:: What you will do ::
Reproduce verbatim the lines of the listing below, beginning with the line that contains "Which is behind, point" and continuing through the final line of the listing.

** Start Dataset content **

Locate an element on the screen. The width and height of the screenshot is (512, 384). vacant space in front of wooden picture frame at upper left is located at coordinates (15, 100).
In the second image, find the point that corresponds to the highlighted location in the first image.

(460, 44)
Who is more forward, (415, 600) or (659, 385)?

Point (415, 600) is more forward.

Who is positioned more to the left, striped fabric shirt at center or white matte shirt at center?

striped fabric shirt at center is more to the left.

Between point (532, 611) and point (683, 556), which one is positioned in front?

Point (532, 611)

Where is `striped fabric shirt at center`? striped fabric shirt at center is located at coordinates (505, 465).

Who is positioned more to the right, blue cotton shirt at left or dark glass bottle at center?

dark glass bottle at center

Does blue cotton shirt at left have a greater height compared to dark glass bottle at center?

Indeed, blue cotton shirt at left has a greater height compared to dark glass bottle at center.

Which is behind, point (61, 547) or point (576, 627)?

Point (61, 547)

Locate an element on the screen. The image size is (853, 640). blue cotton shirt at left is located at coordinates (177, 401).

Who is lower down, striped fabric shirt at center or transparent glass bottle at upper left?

** End Dataset content **

:: Written response ::
Which is behind, point (61, 547) or point (576, 627)?

Point (61, 547)

Locate an element on the screen. The image size is (853, 640). blue cotton shirt at left is located at coordinates (177, 401).

Who is lower down, striped fabric shirt at center or transparent glass bottle at upper left?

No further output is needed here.